(Material to process)

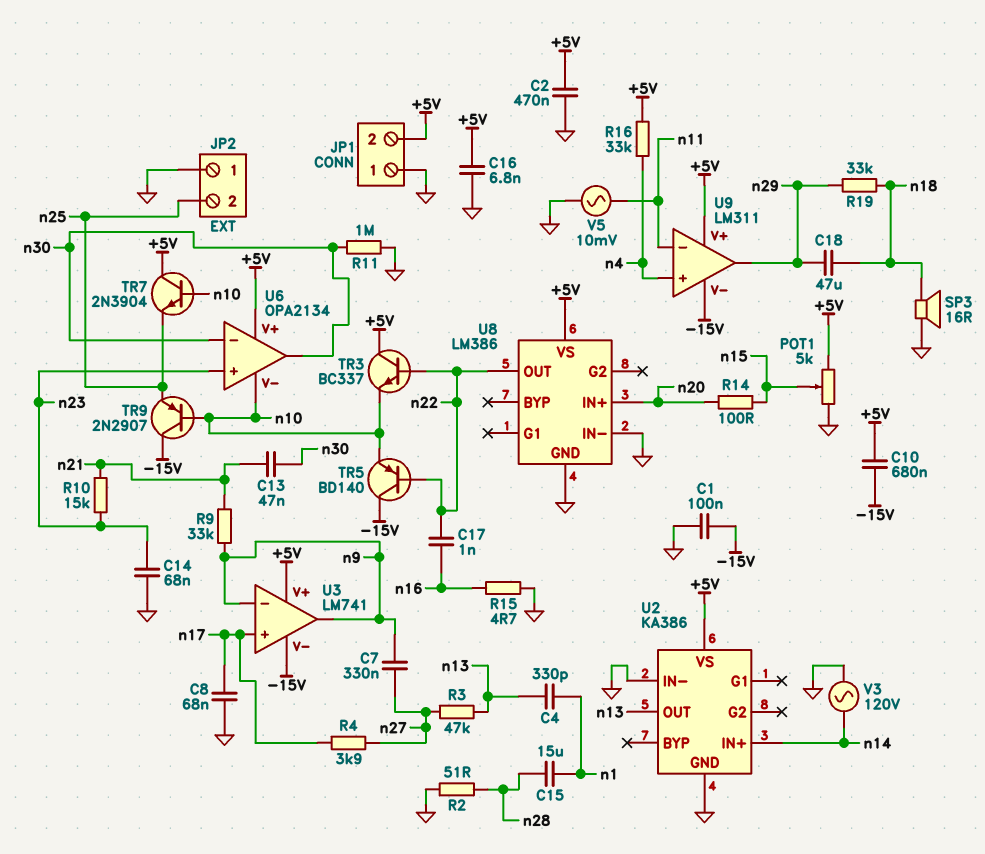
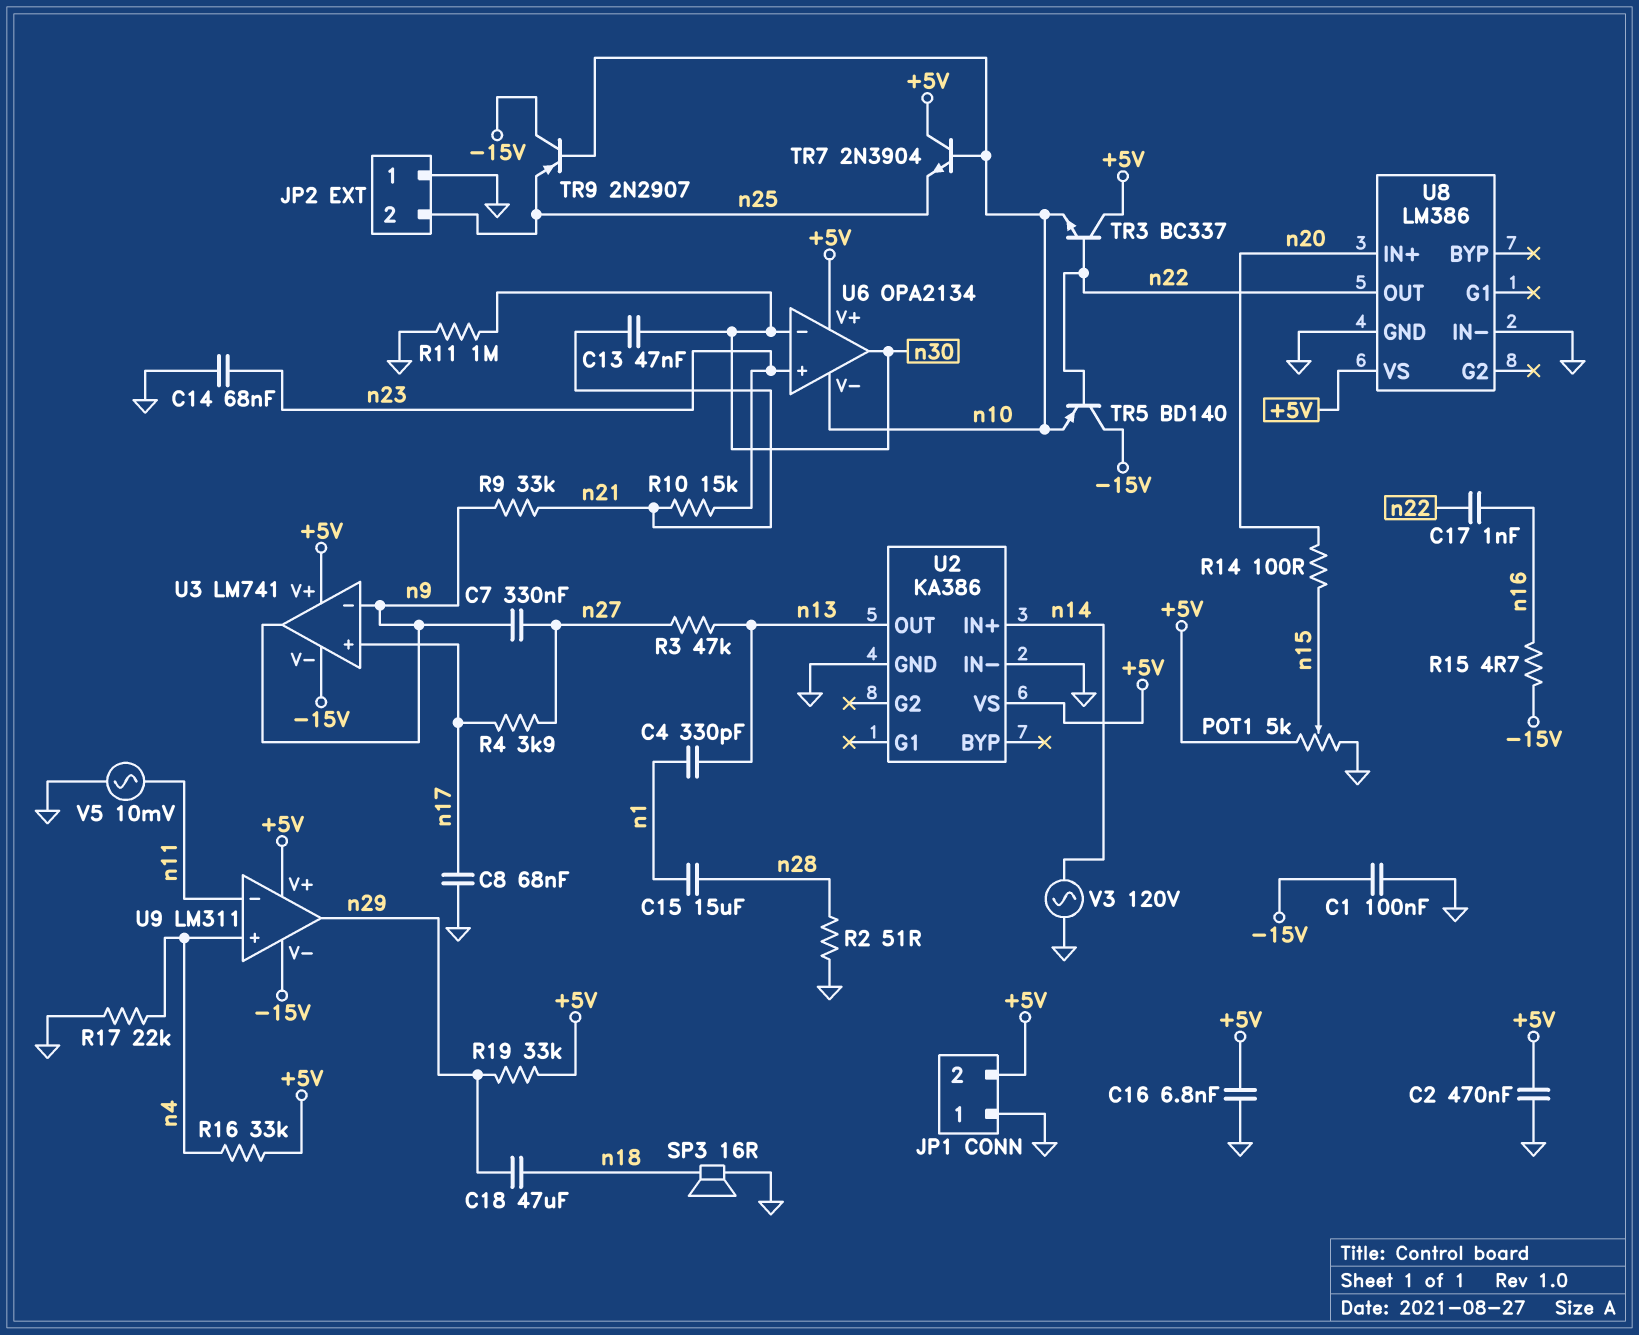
C10: 680nF (+5V, -15V) -> none
R15: 4.7 (GND, n16) -> 4.7 (-15V, n16)
R17: none -> 22k (GND, n4)
R19: 33k (n18, n29) -> 33k (+5V, n29)

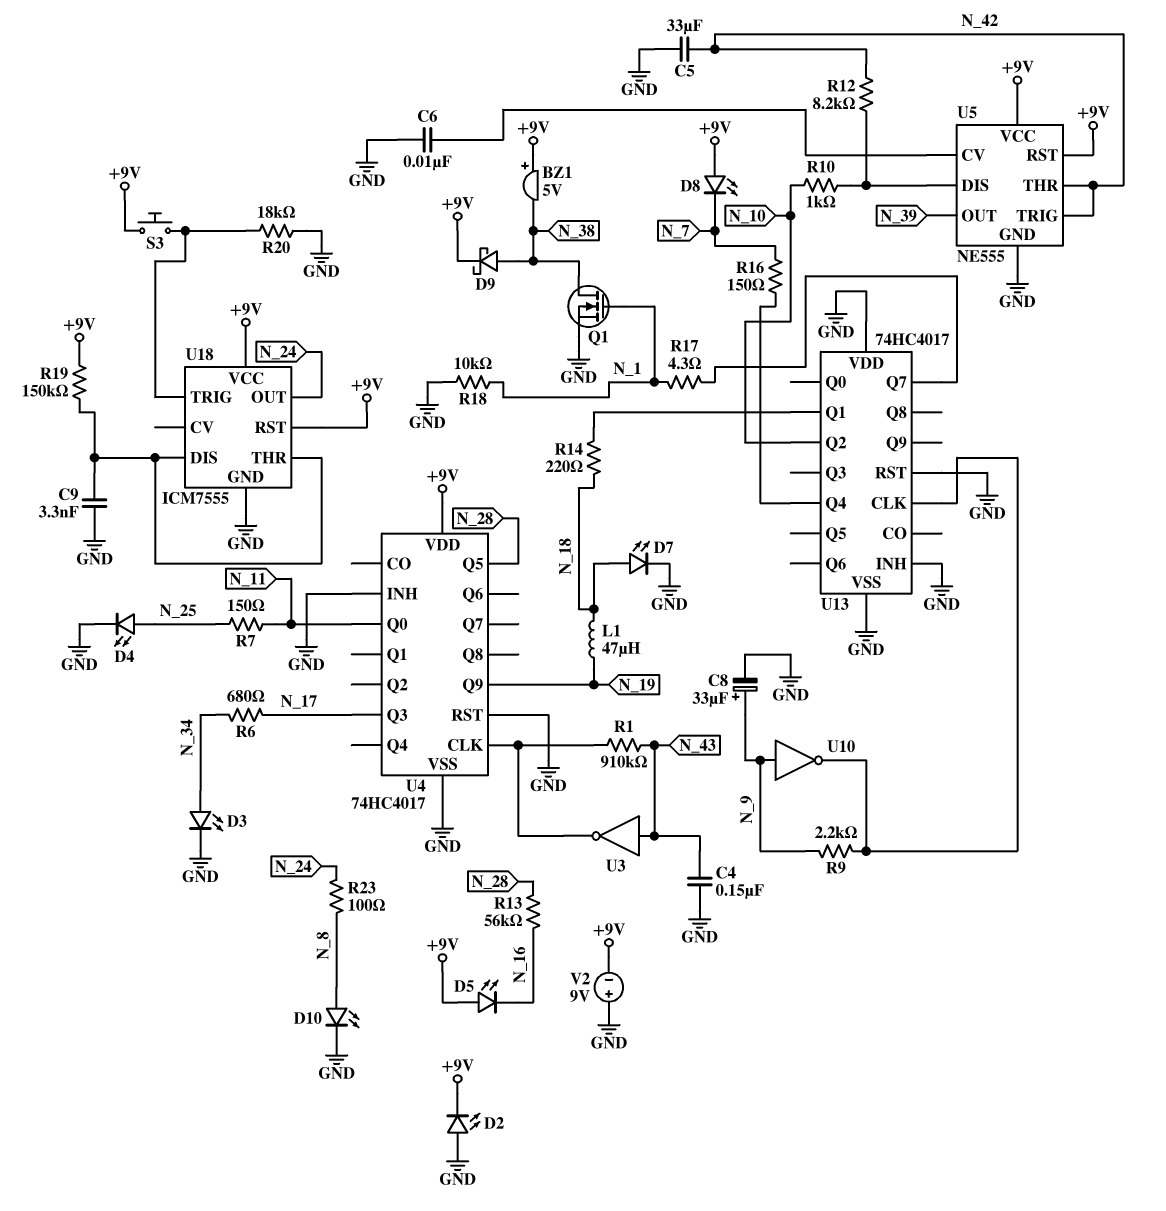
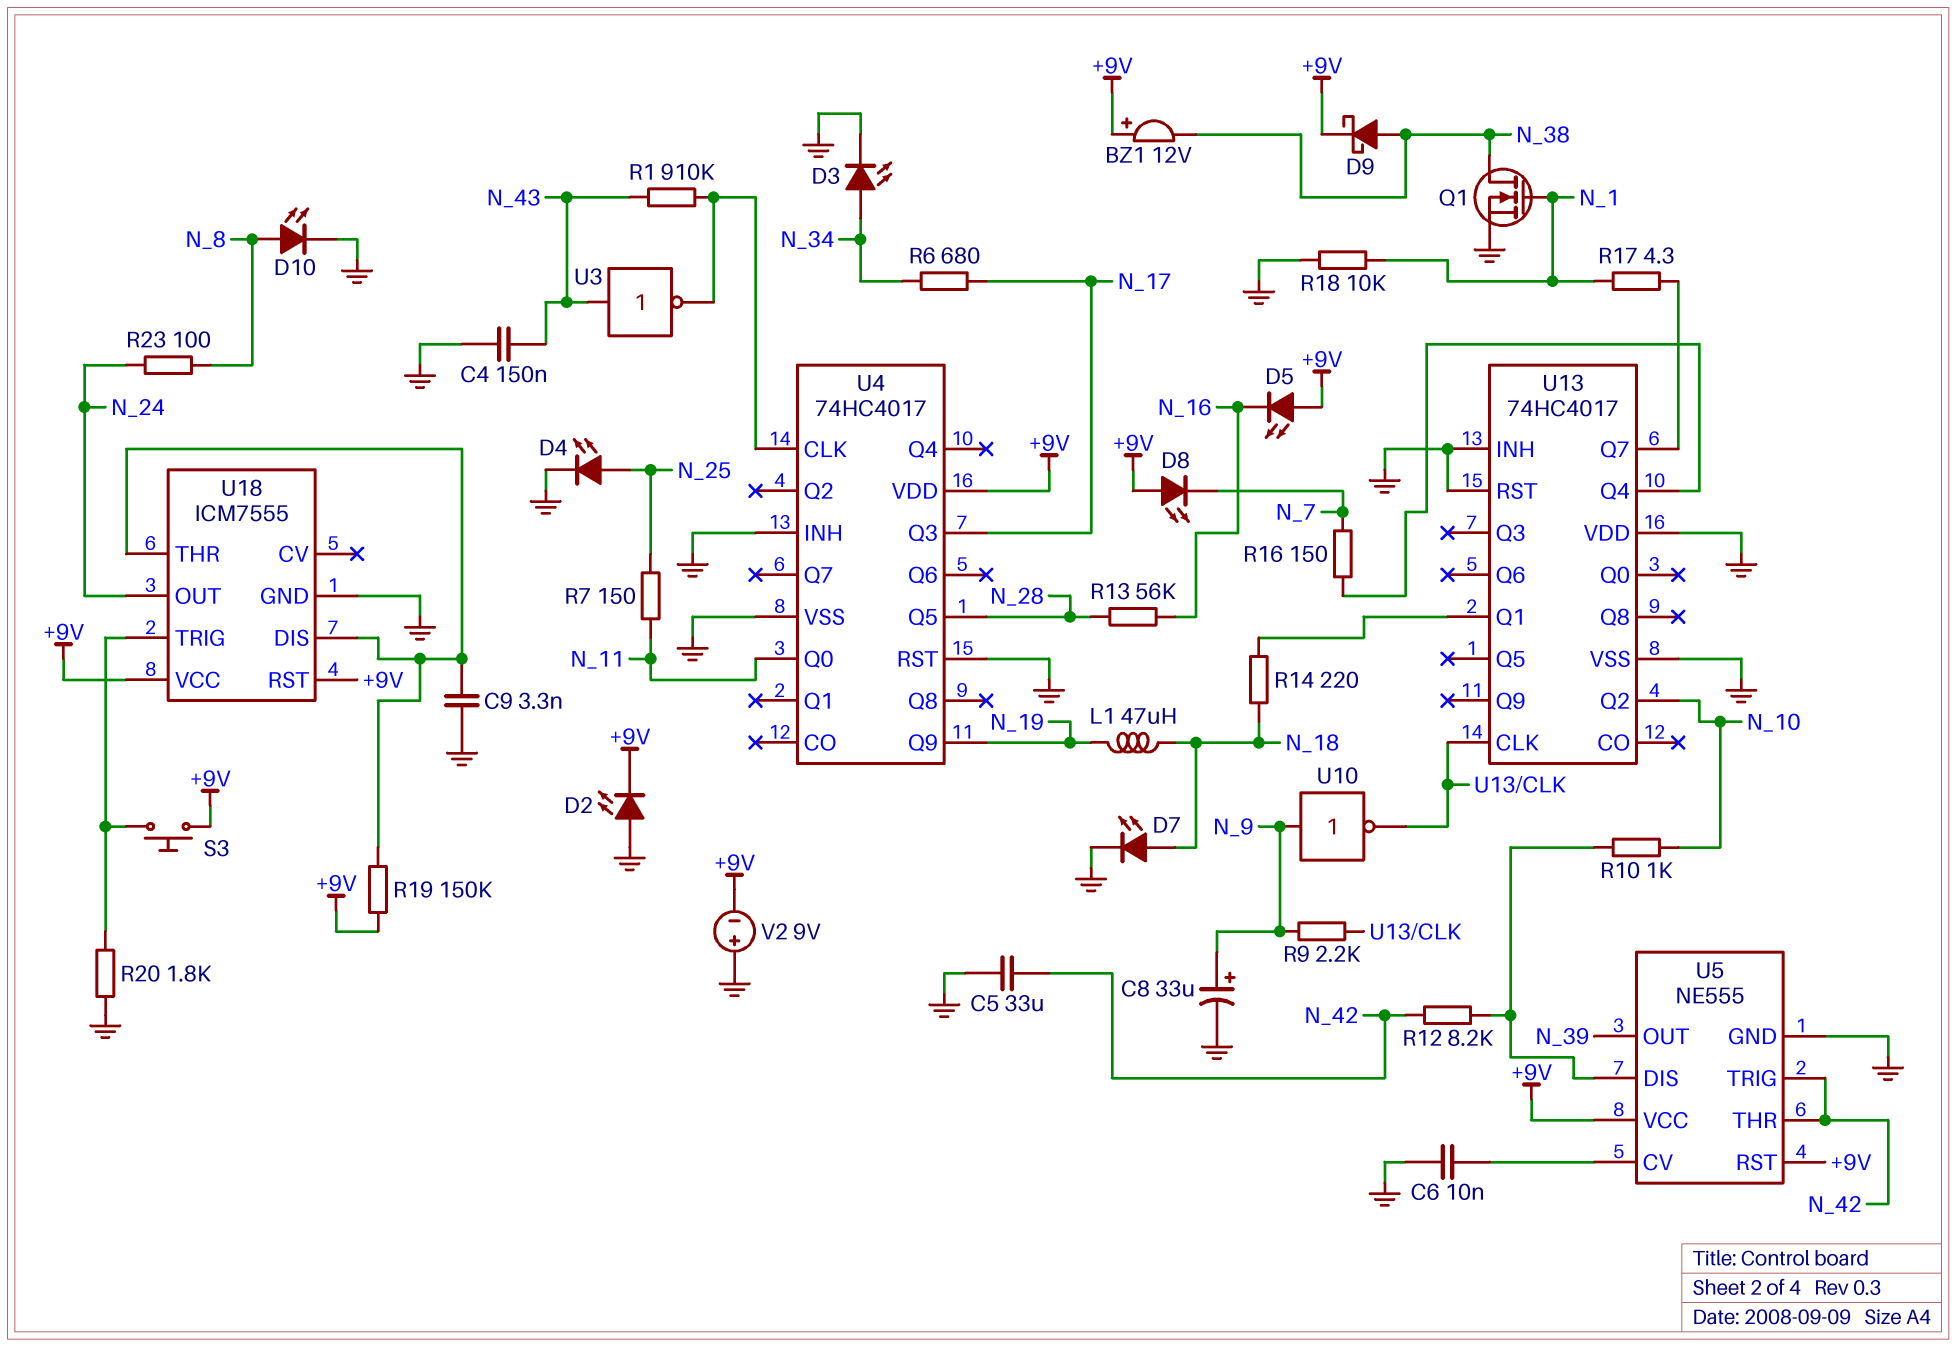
BZ1: buzzer 5V (plus +9V, minus N_38) -> buzzer 12V (plus +9V, minus N_38)
R20: 18k (GND, U18/TRIG) -> 1.8k (GND, U18/TRIG)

(End Material to process)

→ What you are asked to do
Leave out the pictures and copy every record above exactly.

→ Exercise answer
C10: 680nF (+5V, -15V) -> none
R15: 4.7 (GND, n16) -> 4.7 (-15V, n16)
R17: none -> 22k (GND, n4)
R19: 33k (n18, n29) -> 33k (+5V, n29)

BZ1: buzzer 5V (plus +9V, minus N_38) -> buzzer 12V (plus +9V, minus N_38)
R20: 18k (GND, U18/TRIG) -> 1.8k (GND, U18/TRIG)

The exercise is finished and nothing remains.